#### Exercise description:
In the listing that follows, find the lines with the string "rectangle" and report how many there are, without commentary.

#### Material for this exercise:
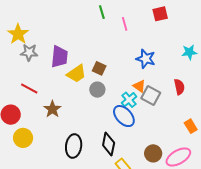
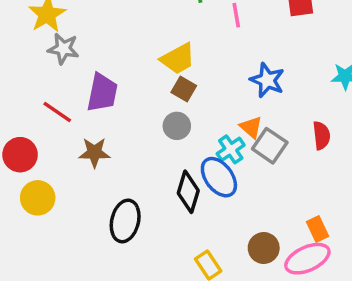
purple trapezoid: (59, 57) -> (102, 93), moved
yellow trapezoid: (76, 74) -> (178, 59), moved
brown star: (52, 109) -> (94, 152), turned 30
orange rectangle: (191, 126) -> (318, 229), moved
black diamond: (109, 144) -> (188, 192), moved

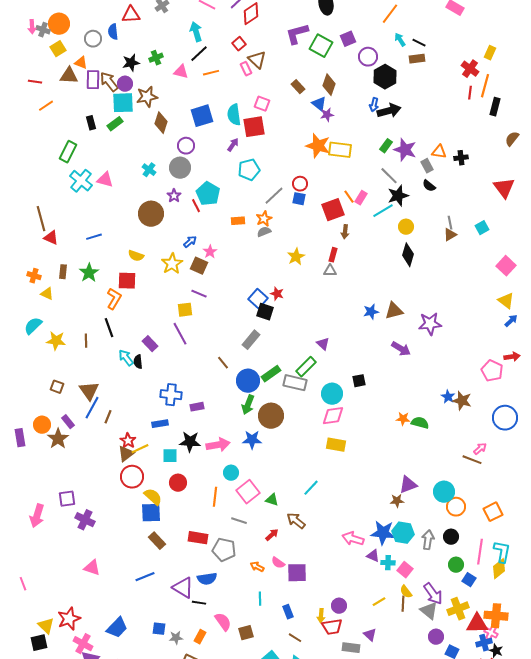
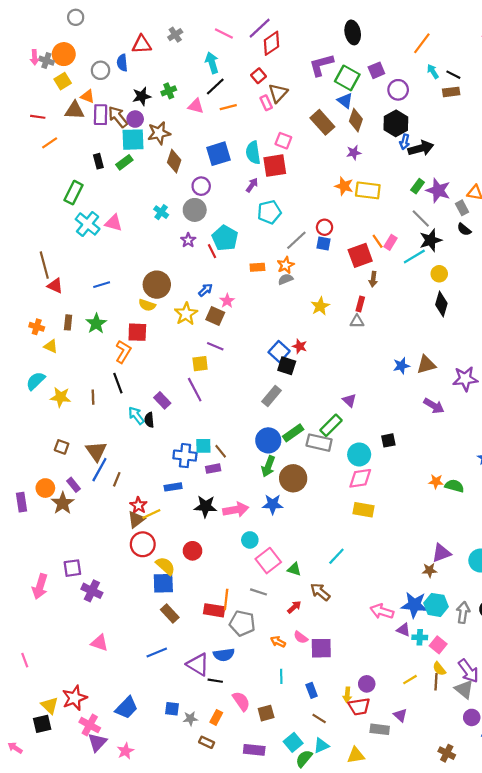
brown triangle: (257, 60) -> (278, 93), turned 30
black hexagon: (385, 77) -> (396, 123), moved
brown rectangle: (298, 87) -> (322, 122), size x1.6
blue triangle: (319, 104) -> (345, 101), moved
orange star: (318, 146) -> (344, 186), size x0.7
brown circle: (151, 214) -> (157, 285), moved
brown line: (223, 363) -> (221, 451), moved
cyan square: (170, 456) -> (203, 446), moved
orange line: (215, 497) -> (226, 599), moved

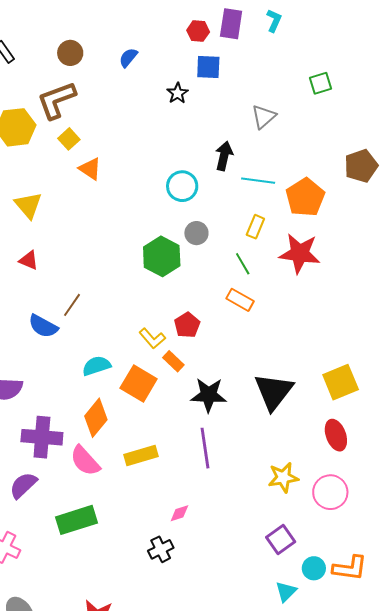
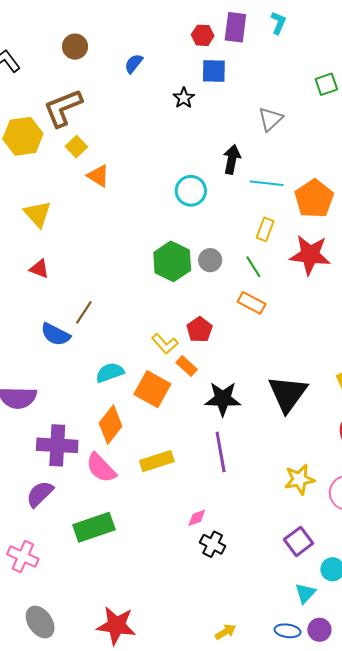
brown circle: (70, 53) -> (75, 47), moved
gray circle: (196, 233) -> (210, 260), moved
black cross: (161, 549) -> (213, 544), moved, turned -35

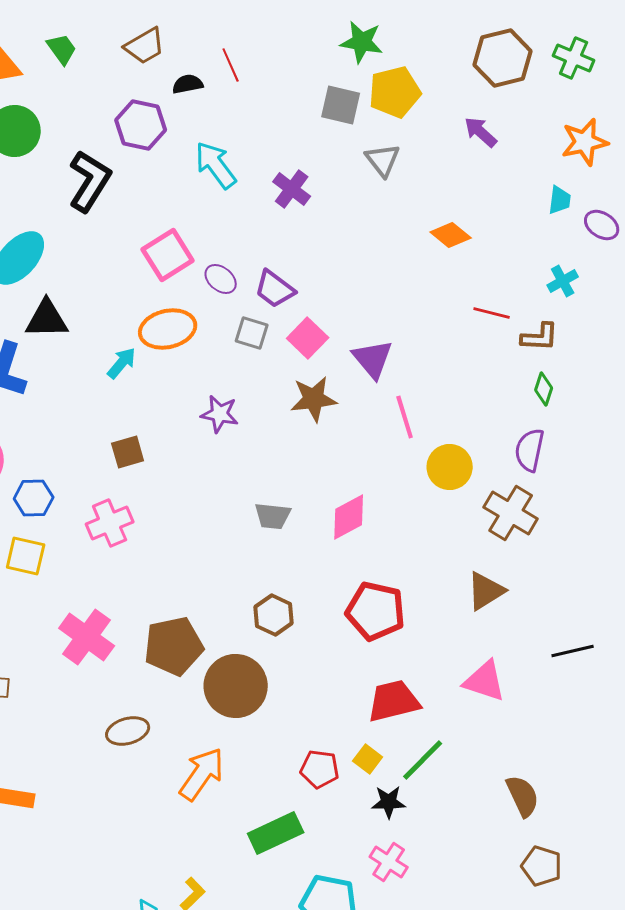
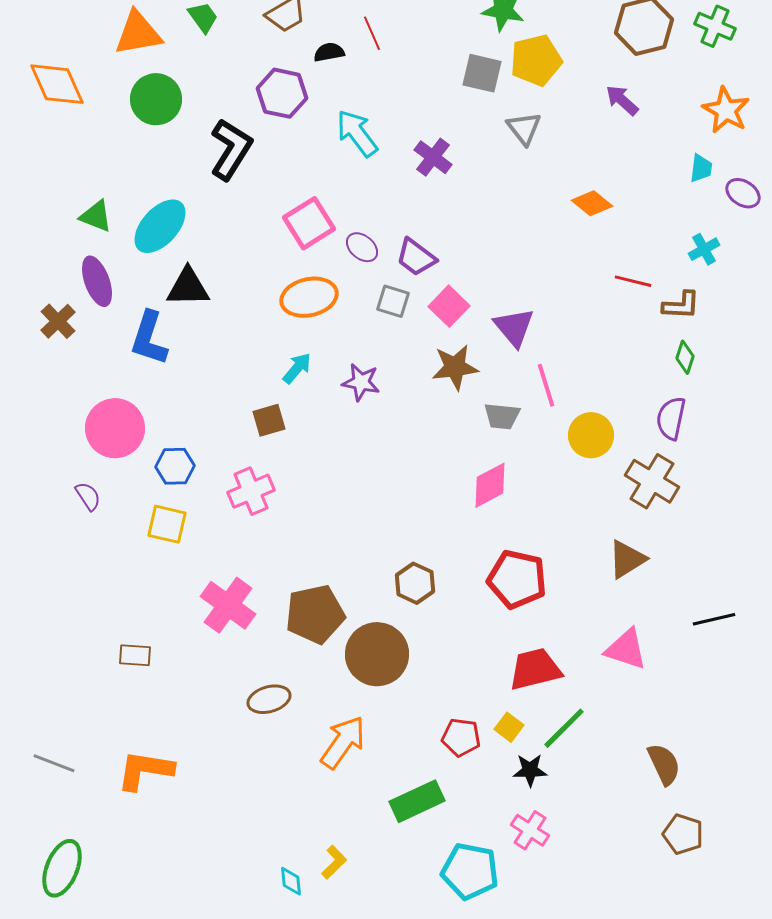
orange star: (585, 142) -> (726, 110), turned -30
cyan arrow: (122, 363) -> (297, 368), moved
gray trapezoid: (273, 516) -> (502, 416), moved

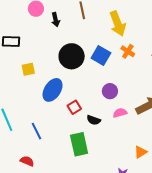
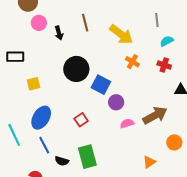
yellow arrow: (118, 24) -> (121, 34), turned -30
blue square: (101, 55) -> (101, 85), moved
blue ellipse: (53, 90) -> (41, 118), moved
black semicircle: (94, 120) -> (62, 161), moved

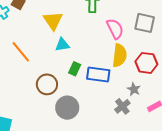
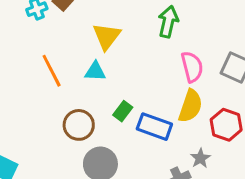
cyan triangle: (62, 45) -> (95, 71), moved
==
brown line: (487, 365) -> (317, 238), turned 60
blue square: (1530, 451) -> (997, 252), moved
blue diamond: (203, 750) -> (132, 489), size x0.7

#### Completed task:
2